**Data for review**

● ● ● ●

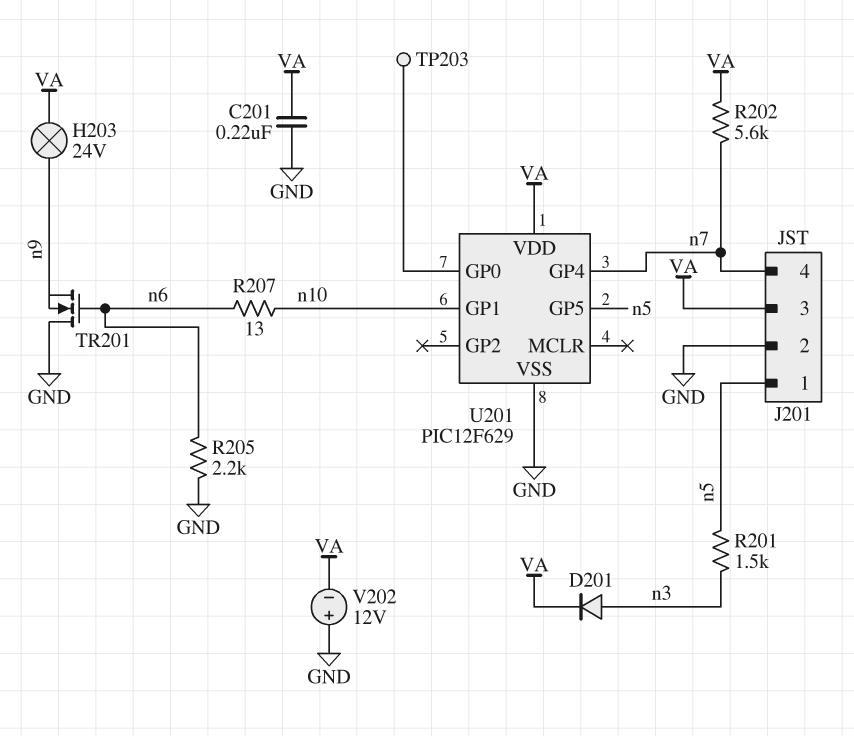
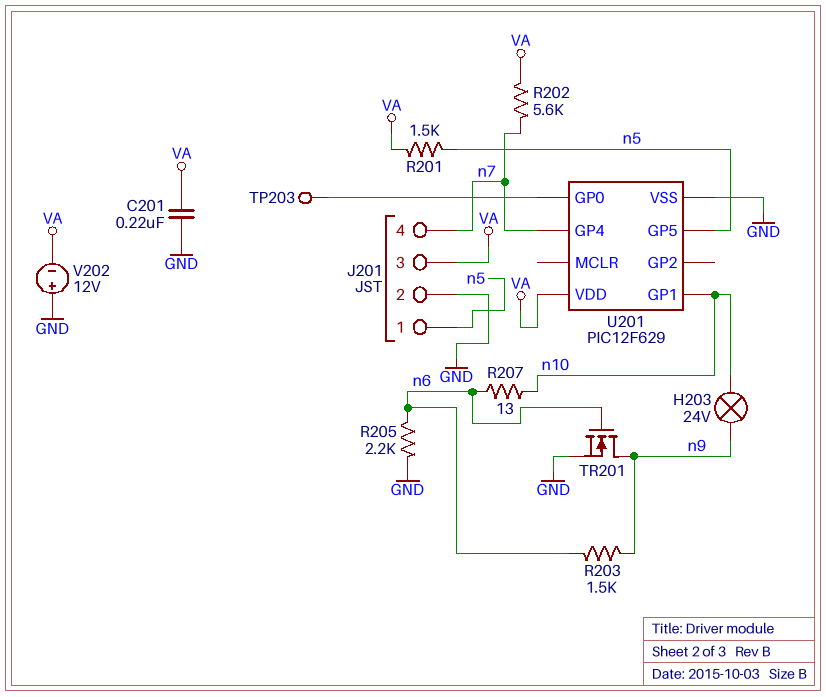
D201: diode (A n3, K VA) -> none
H203: lamp 24V (VA, n9) -> lamp 24V (n9, n10)
R201: 1.5k (n3, n5) -> 1.5k (VA, n5)
R203: none -> 1.5k (n6, n9)
TR201: NMOS (G n6, D GND, S n9) -> NMOS (G n6, D n9, S GND)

● ● ● ●

**Action item**
An exact copy of the records above is needed, free of pictures.

**Response to this task**
D201: diode (A n3, K VA) -> none
H203: lamp 24V (VA, n9) -> lamp 24V (n9, n10)
R201: 1.5k (n3, n5) -> 1.5k (VA, n5)
R203: none -> 1.5k (n6, n9)
TR201: NMOS (G n6, D GND, S n9) -> NMOS (G n6, D n9, S GND)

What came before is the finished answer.